Collected data entries:
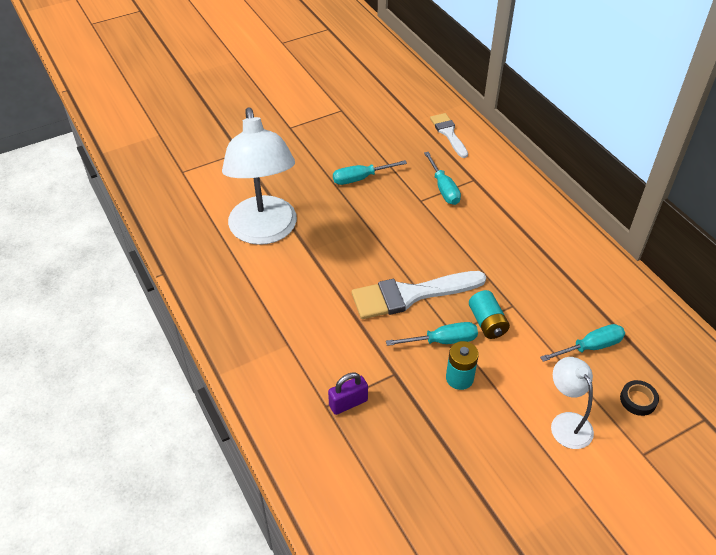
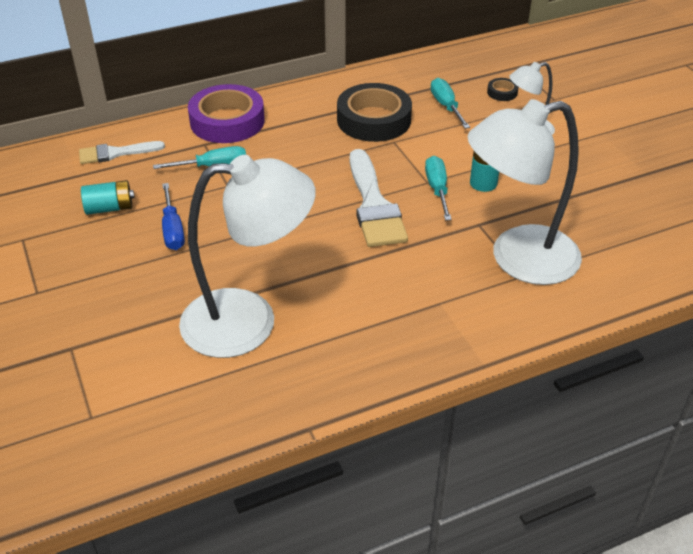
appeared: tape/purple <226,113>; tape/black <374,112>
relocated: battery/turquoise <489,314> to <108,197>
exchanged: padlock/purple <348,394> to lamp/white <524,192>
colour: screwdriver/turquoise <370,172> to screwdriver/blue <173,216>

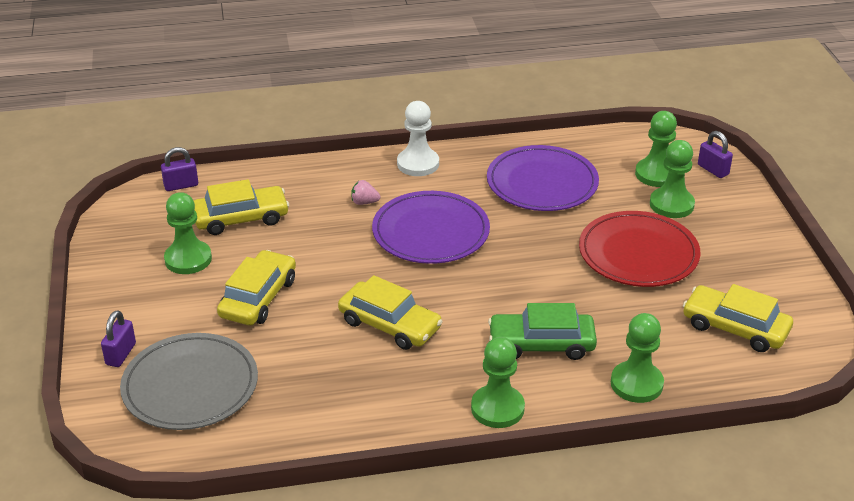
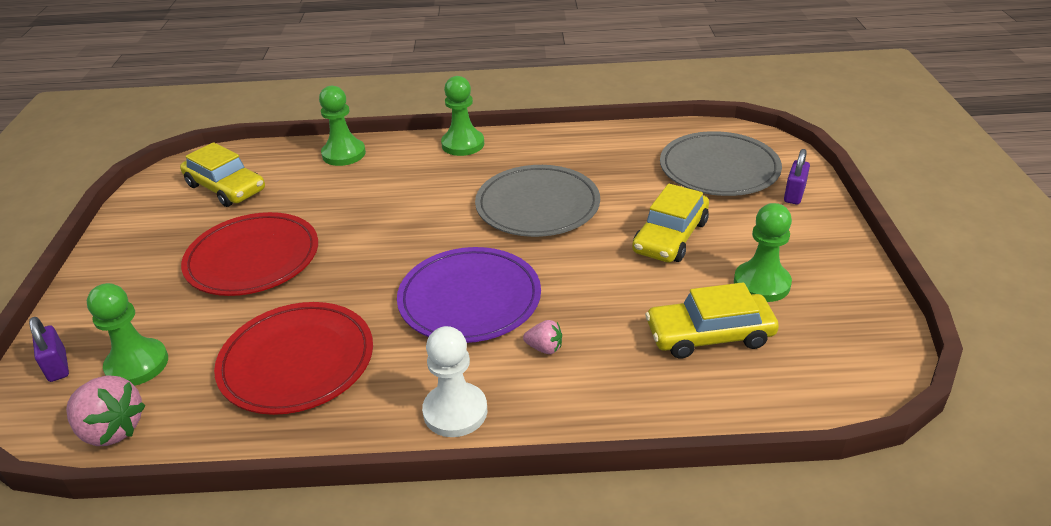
missing: padlock/purple <179,169>; car/green <542,331>; pawn/green <672,179>
appeared: strawberry/pink <106,410>
exchanged: car/yellow <390,312> to plate/grey <537,201>
colour: plate/purple <543,178> to plate/red <293,358>

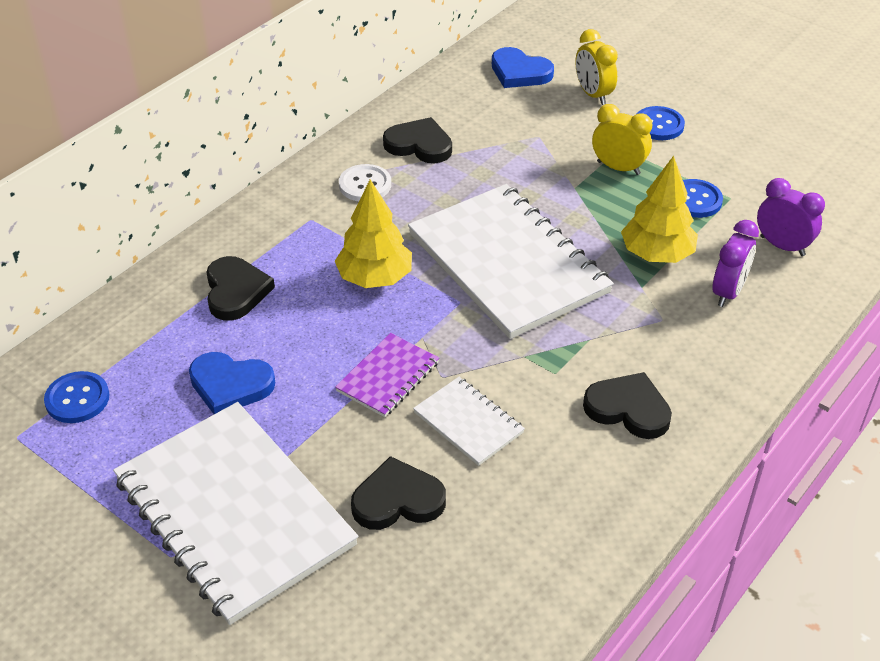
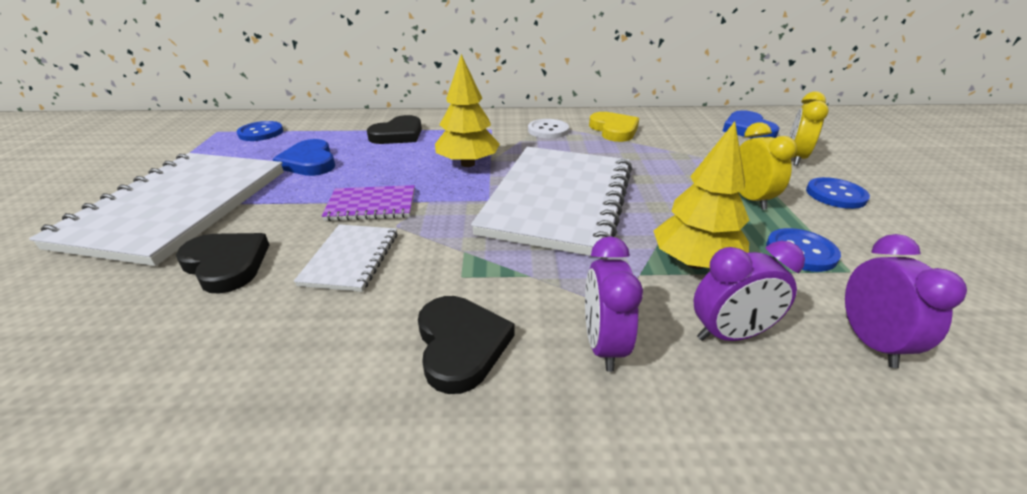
appeared: clock/purple <614,304>
colour: heart/black <417,140> to heart/yellow <614,127>

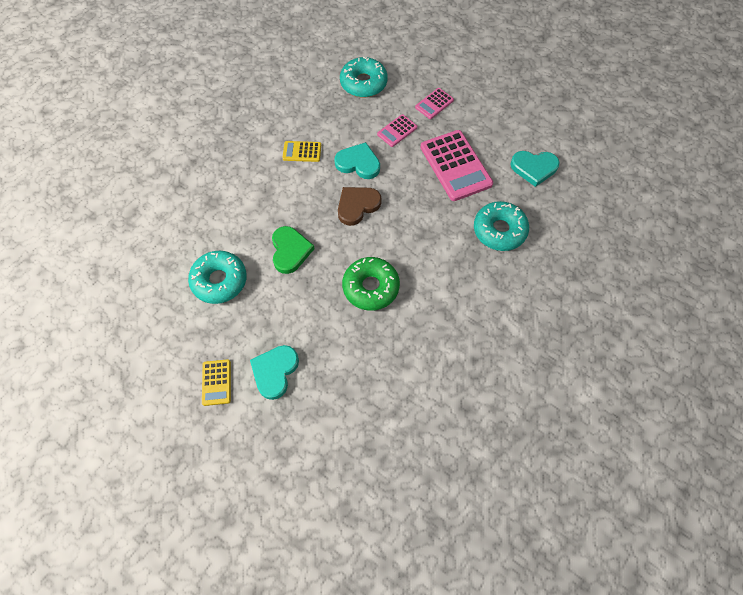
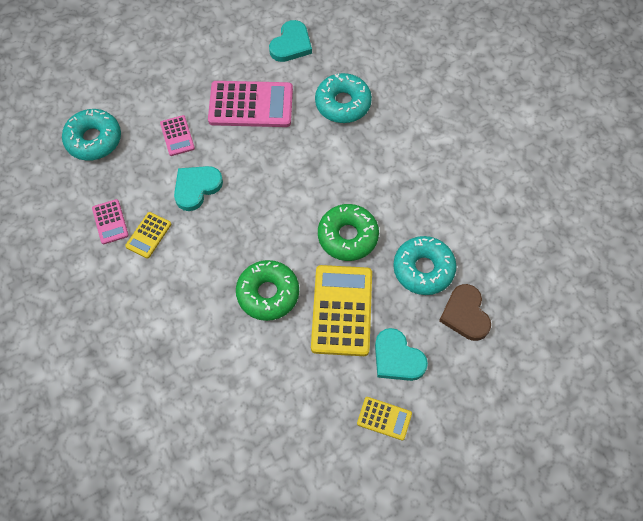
appeared: calculator/yellow <341,310>
relocated: donut/turquoise <217,277> to <425,265>; heart/brown <360,206> to <465,312>; calculator/pink <434,103> to <110,221>
exchanged: heart/green <293,250> to donut/green <267,290>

PROBLEM DETAILS:
Write each entry again exactly, minus any images.

YOUR RESPONSE:
appeared: tape/purple <226,113>; tape/black <374,112>
relocated: battery/turquoise <489,314> to <108,197>
exchanged: padlock/purple <348,394> to lamp/white <524,192>
colour: screwdriver/turquoise <370,172> to screwdriver/blue <173,216>

missing: padlock/purple <179,169>; car/green <542,331>; pawn/green <672,179>
appeared: strawberry/pink <106,410>
exchanged: car/yellow <390,312> to plate/grey <537,201>
colour: plate/purple <543,178> to plate/red <293,358>

appeared: clock/purple <614,304>
colour: heart/black <417,140> to heart/yellow <614,127>

appeared: calculator/yellow <341,310>
relocated: donut/turquoise <217,277> to <425,265>; heart/brown <360,206> to <465,312>; calculator/pink <434,103> to <110,221>
exchanged: heart/green <293,250> to donut/green <267,290>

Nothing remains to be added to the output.